> **PROBLEM**:
Give back the line that contains "U7: NAND 74HC132" and every following line, exactly as they appear, through the end of the data.

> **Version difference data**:
___

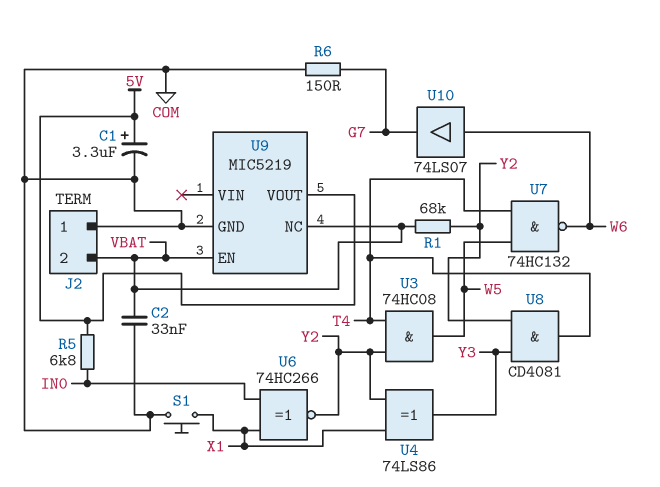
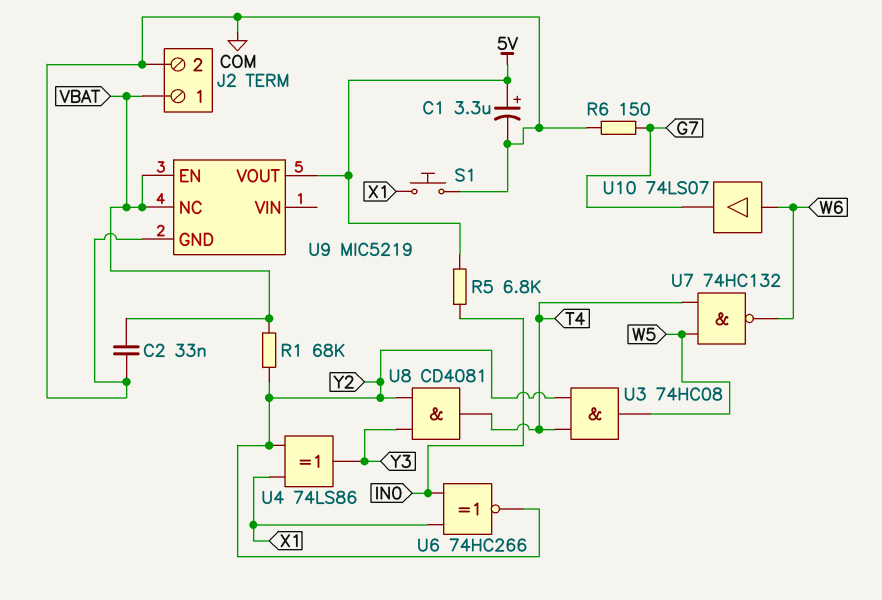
J2 pin 1: COM -> VBAT
J2 pin 2: VBAT -> COM

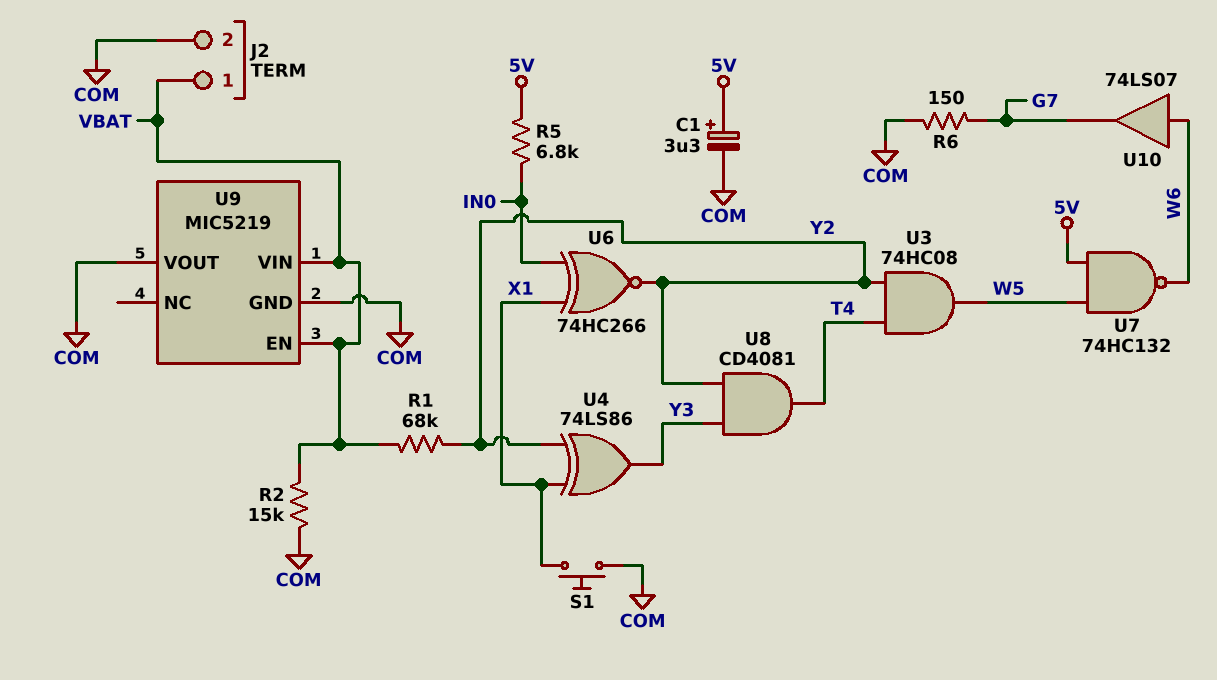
C2: 33nF (COM, VBAT) -> none
R2: none -> 15k (COM, VBAT)
U7: NAND 74HC132 (in T4, in W5, out W6) -> NAND 74HC132 (in 5V, in W5, out W6)
U9 pin NC: VBAT -> none
U9 pin VIN: none -> VBAT
U9 pin VOUT: 5V -> COM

___

> **WRITTEN RESPONSE**:
U7: NAND 74HC132 (in T4, in W5, out W6) -> NAND 74HC132 (in 5V, in W5, out W6)
U9 pin NC: VBAT -> none
U9 pin VIN: none -> VBAT
U9 pin VOUT: 5V -> COM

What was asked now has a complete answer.